Data supplied ->
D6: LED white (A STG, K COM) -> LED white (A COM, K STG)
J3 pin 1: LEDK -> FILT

* * *

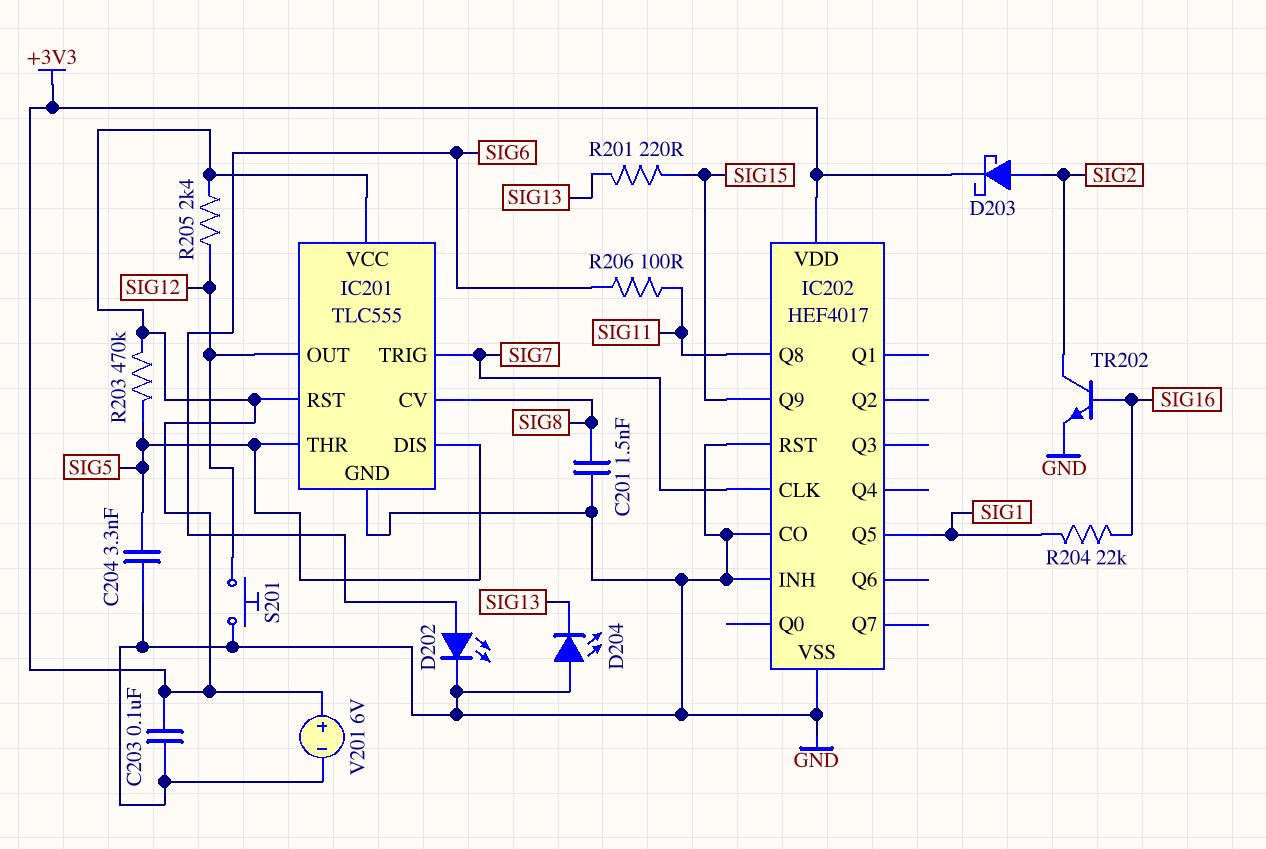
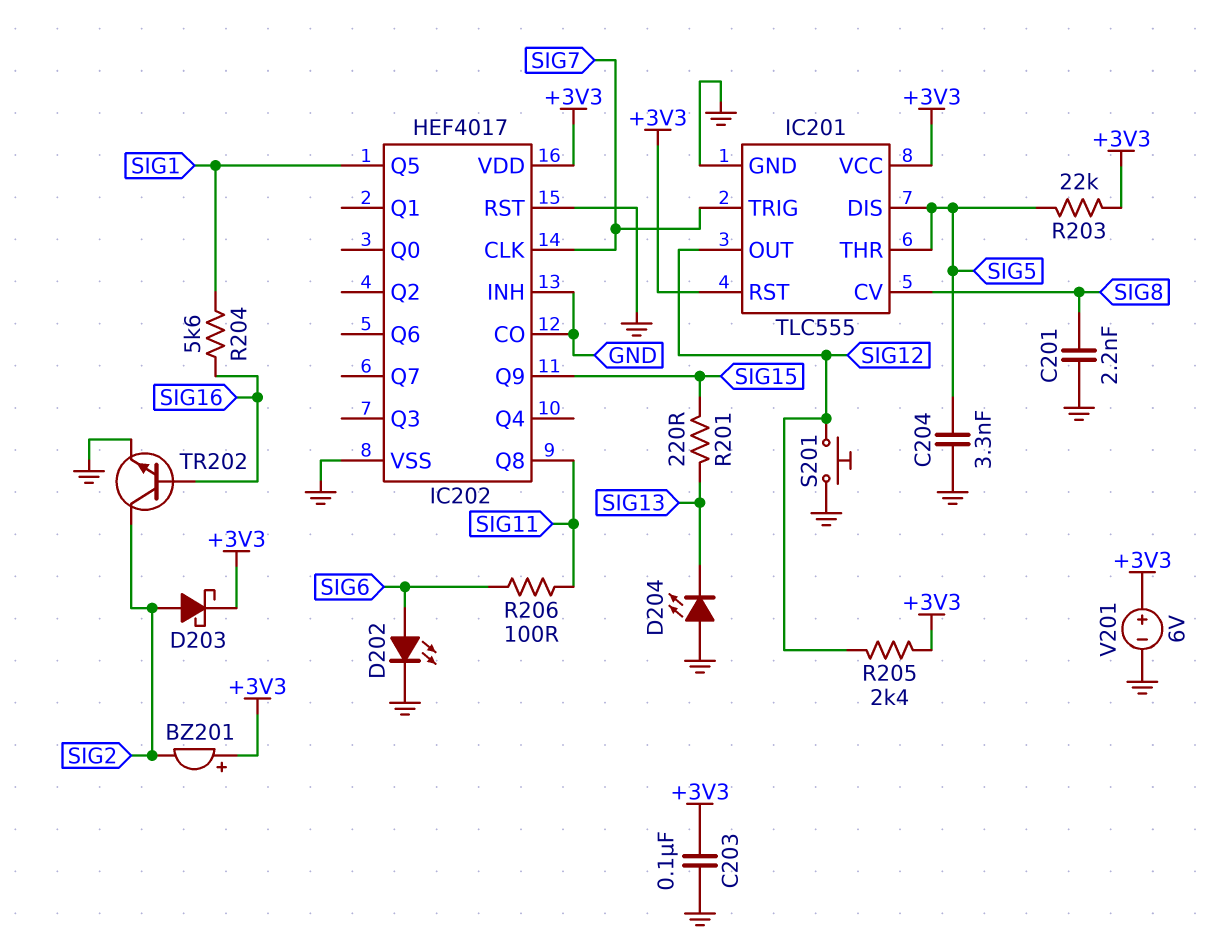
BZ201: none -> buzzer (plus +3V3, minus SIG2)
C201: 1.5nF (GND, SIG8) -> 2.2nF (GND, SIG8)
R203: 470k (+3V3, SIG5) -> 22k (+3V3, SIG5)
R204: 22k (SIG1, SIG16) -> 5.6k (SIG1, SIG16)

Your goal ->
Among the entries above, the lines between the ones containing "D6: LED white" and "J3 pin 1: LEDK -> FILT", inclusive, are to be transcribed exactly. No other line is to be given.

Reply ->
D6: LED white (A STG, K COM) -> LED white (A COM, K STG)
J3 pin 1: LEDK -> FILT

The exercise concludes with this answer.